» Dataset extract:
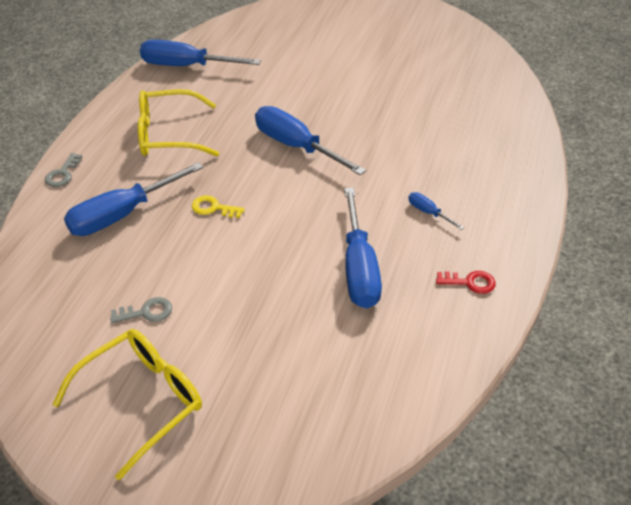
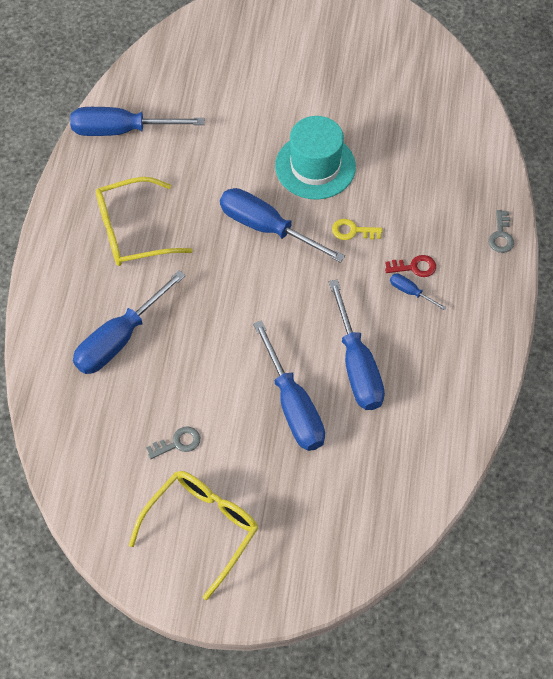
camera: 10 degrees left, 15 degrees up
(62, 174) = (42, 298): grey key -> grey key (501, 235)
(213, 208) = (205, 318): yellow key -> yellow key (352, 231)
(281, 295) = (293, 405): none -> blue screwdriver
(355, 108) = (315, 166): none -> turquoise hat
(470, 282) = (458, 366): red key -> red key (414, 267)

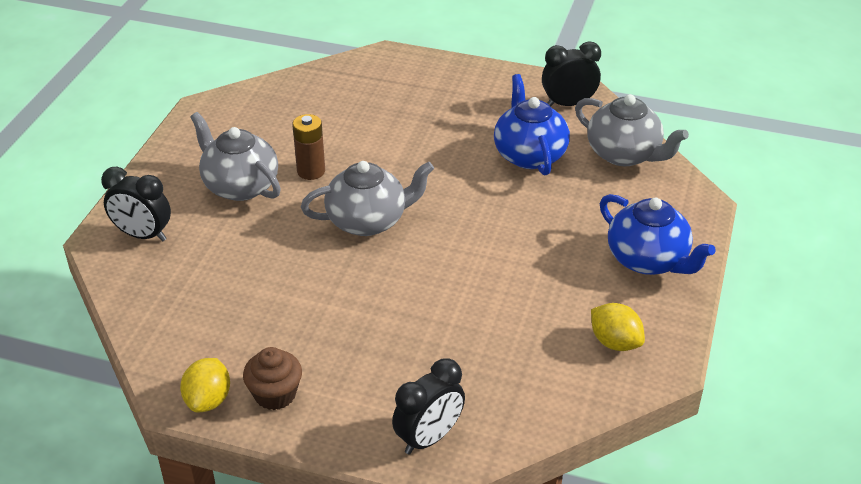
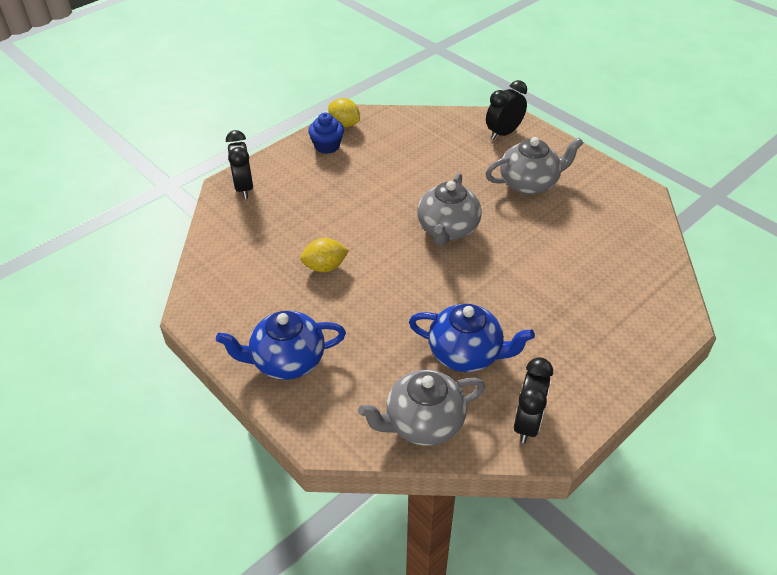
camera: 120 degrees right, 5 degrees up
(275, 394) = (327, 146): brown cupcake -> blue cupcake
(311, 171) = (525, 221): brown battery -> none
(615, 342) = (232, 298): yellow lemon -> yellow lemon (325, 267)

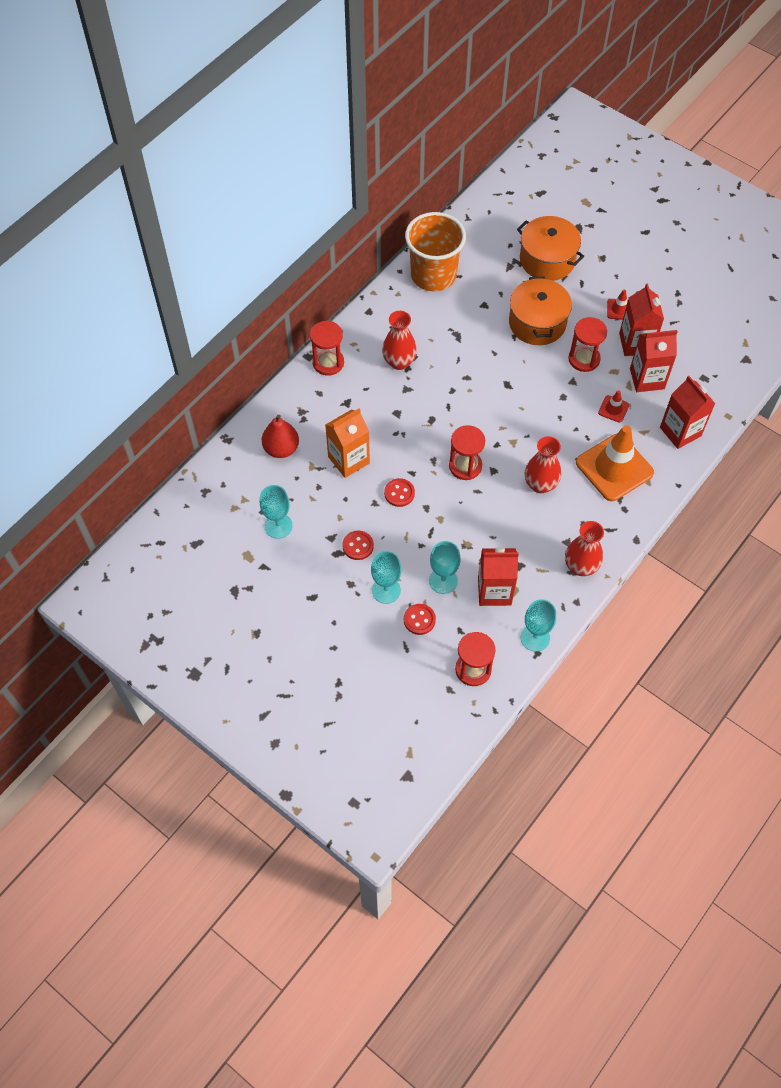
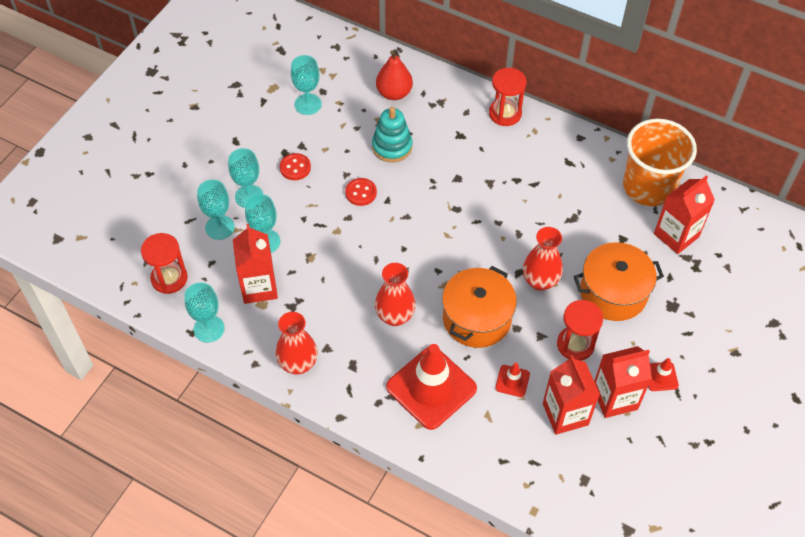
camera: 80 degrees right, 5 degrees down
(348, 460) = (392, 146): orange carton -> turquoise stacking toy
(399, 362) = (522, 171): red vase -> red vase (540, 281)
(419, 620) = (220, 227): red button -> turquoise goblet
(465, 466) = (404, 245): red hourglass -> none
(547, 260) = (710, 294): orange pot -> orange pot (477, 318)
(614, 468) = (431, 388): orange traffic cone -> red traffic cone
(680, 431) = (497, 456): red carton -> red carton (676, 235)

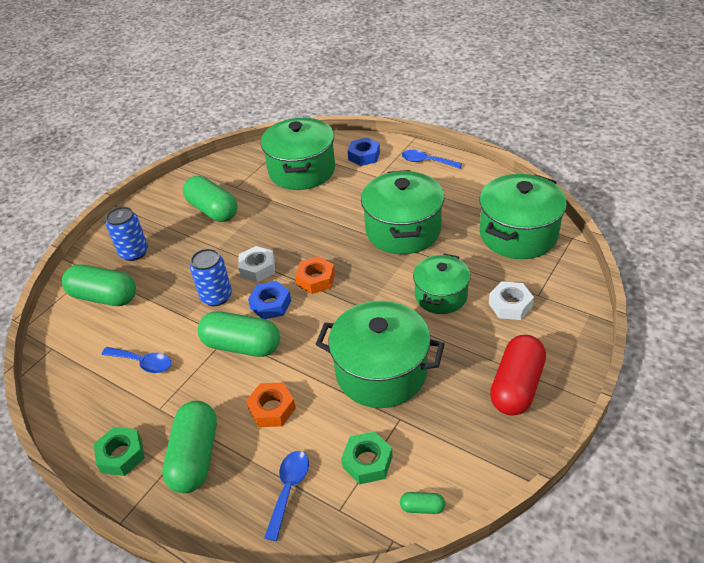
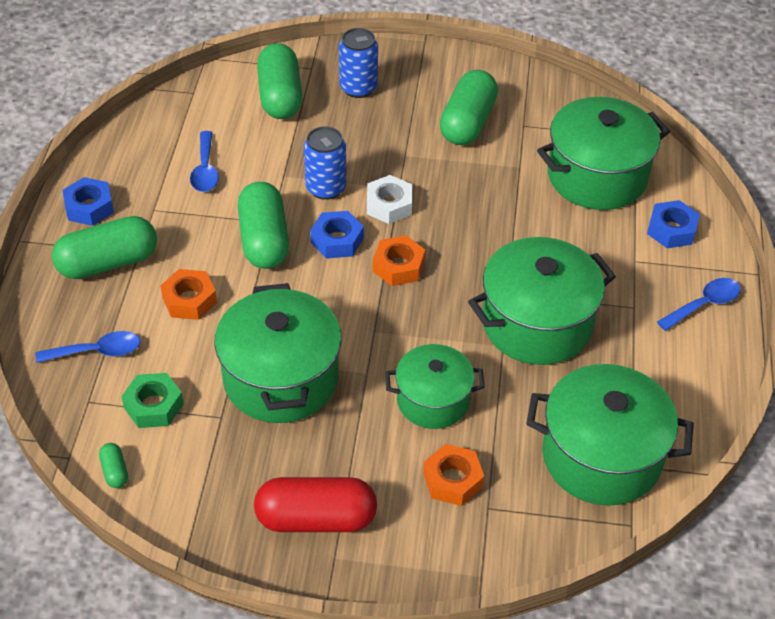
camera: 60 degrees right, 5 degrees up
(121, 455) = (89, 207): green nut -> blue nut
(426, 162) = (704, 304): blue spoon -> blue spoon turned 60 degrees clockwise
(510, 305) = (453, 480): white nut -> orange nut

» Prompt:
A faithful, word-for-word version of the records above is needed, with no images in it.

» Response area:
camera: 10 degrees left, 15 degrees up
(62, 174) = (42, 298): grey key -> grey key (501, 235)
(213, 208) = (205, 318): yellow key -> yellow key (352, 231)
(281, 295) = (293, 405): none -> blue screwdriver
(355, 108) = (315, 166): none -> turquoise hat
(470, 282) = (458, 366): red key -> red key (414, 267)

camera: 120 degrees right, 5 degrees up
(275, 394) = (327, 146): brown cupcake -> blue cupcake
(311, 171) = (525, 221): brown battery -> none
(615, 342) = (232, 298): yellow lemon -> yellow lemon (325, 267)

camera: 80 degrees right, 5 degrees down
(348, 460) = (392, 146): orange carton -> turquoise stacking toy
(399, 362) = (522, 171): red vase -> red vase (540, 281)
(419, 620) = (220, 227): red button -> turquoise goblet
(465, 466) = (404, 245): red hourglass -> none
(547, 260) = (710, 294): orange pot -> orange pot (477, 318)
(614, 468) = (431, 388): orange traffic cone -> red traffic cone
(680, 431) = (497, 456): red carton -> red carton (676, 235)

camera: 60 degrees right, 5 degrees up
(121, 455) = (89, 207): green nut -> blue nut
(426, 162) = (704, 304): blue spoon -> blue spoon turned 60 degrees clockwise
(510, 305) = (453, 480): white nut -> orange nut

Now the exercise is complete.